ABOUT THIS EXERCISE: The reply should repeat all of the data word for word, with no pictures.

PROVIDED DATA:
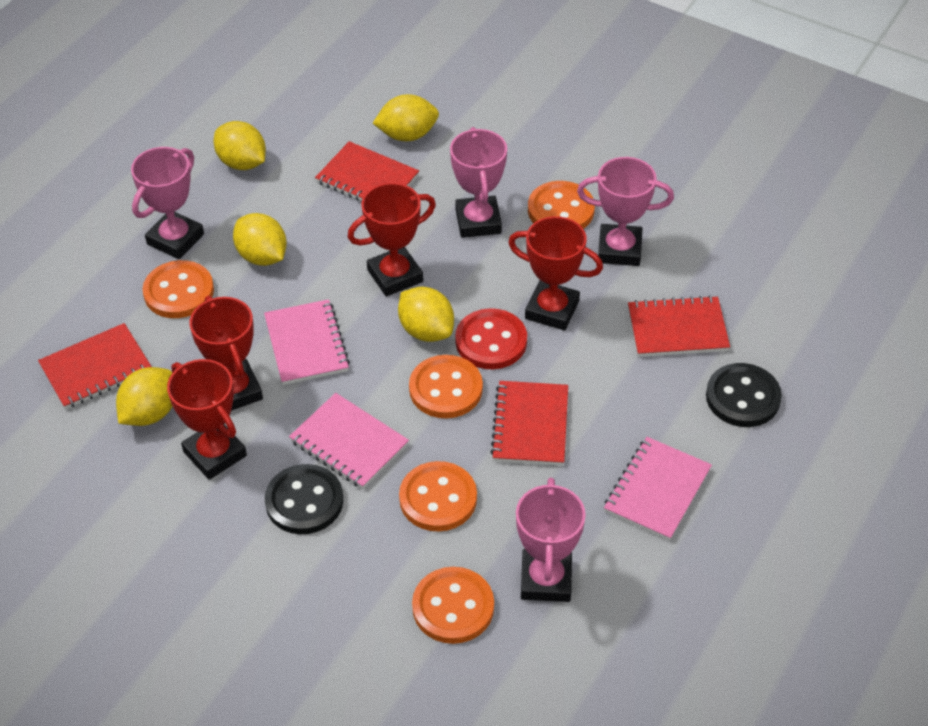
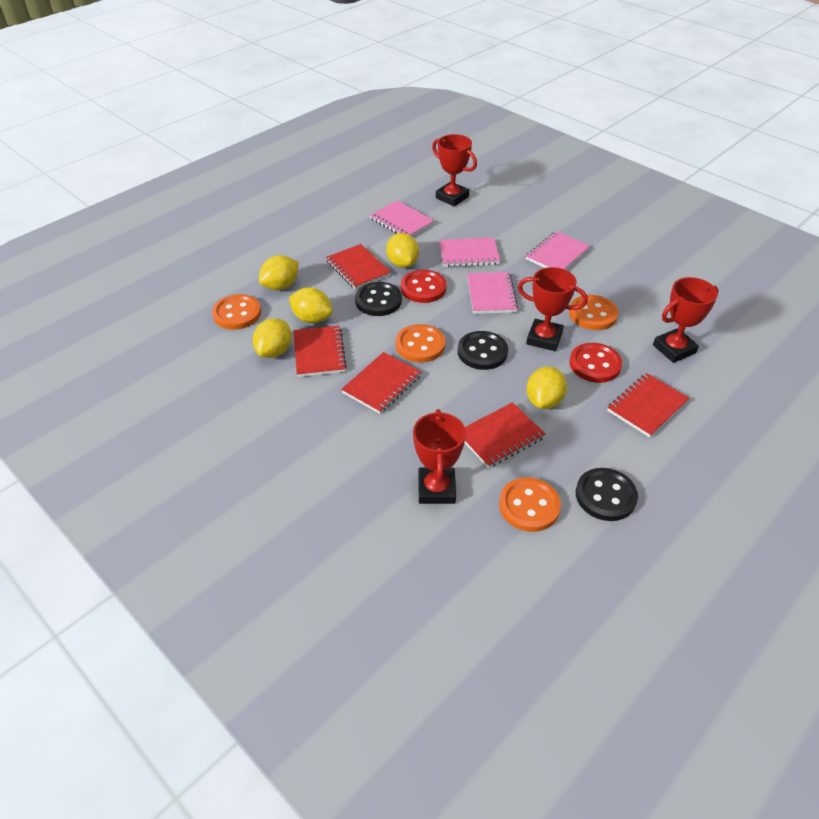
black button: 2 -> 3
orange button: 5 -> 4
pink notebook: 3 -> 4
pink trophy: 4 -> 0
red button: 1 -> 2
red notebook: 4 -> 5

RESPONSE BELOW:
black button: 2 -> 3
orange button: 5 -> 4
pink notebook: 3 -> 4
pink trophy: 4 -> 0
red button: 1 -> 2
red notebook: 4 -> 5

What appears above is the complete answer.